> **Assignment**:
From the line below that contains "C1: 22nF (GND, U3/XOUT) -> 22nF (+12V, GND)" to the line that contains "U4: HG7881 -> MX1508", repeat every line exactly, both ends included, and nothing else.
START Records to use
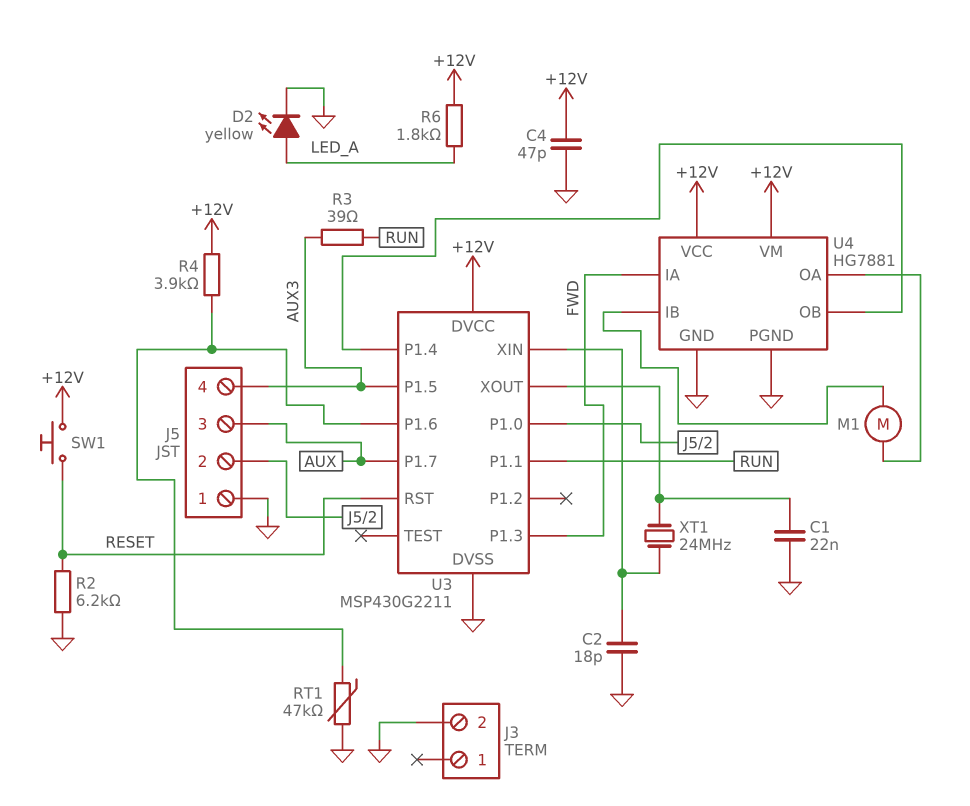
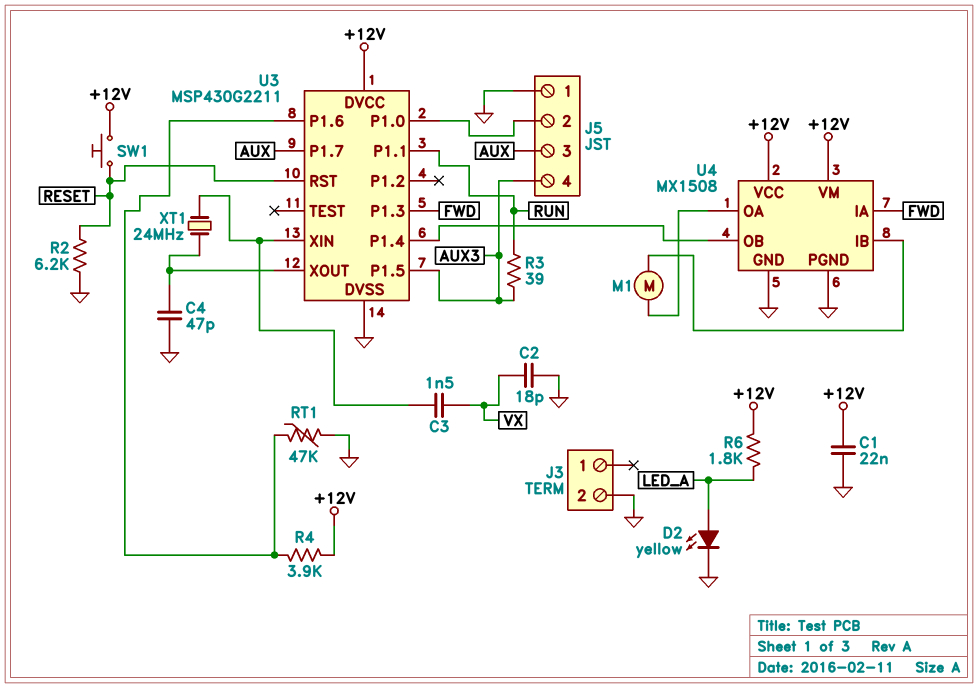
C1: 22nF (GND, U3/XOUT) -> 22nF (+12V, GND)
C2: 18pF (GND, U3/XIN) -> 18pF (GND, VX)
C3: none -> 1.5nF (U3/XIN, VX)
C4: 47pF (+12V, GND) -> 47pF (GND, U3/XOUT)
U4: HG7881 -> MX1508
END Records to use
START Records to use
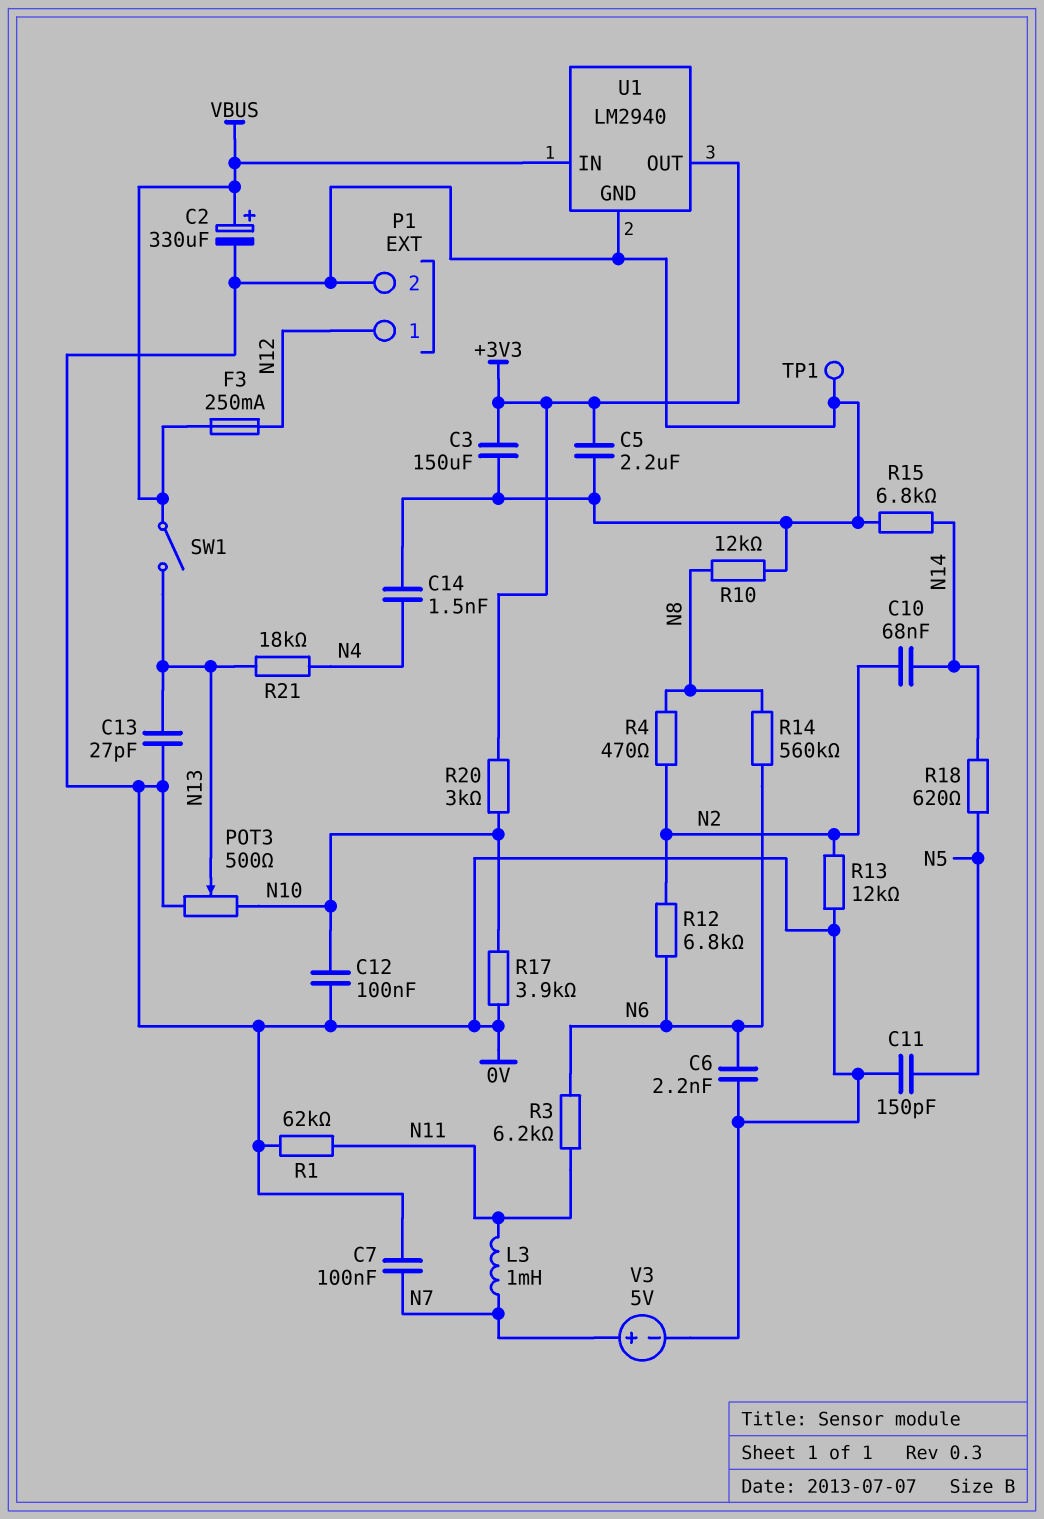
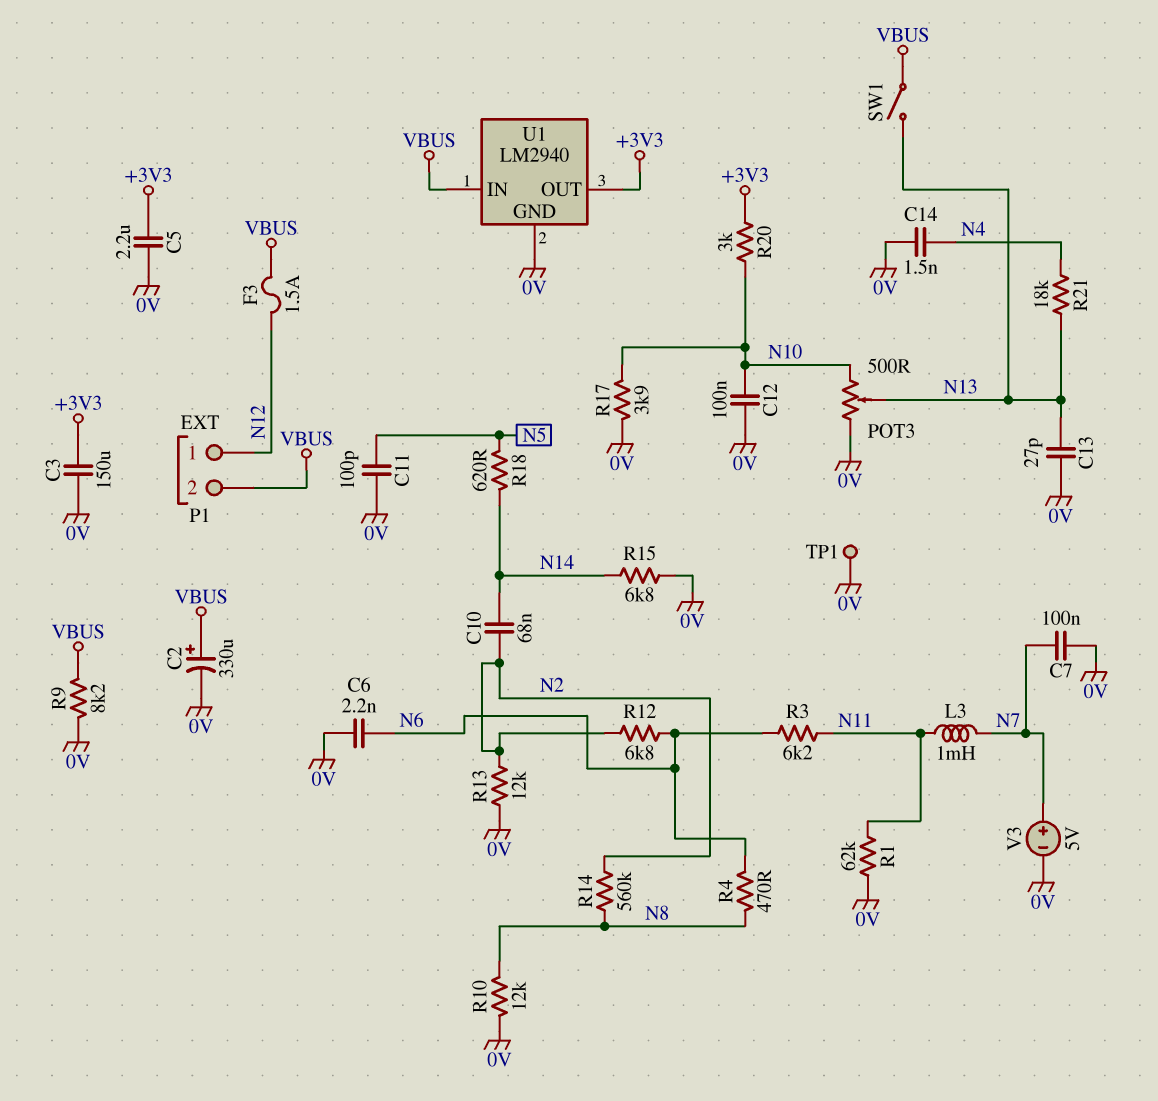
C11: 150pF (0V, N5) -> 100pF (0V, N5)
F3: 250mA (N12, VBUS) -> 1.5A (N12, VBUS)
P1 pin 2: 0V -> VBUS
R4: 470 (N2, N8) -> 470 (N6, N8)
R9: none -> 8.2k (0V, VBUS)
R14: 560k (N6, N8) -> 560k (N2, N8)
END Records to use
> **Answer to this problem**:
C1: 22nF (GND, U3/XOUT) -> 22nF (+12V, GND)
C2: 18pF (GND, U3/XIN) -> 18pF (GND, VX)
C3: none -> 1.5nF (U3/XIN, VX)
C4: 47pF (+12V, GND) -> 47pF (GND, U3/XOUT)
U4: HG7881 -> MX1508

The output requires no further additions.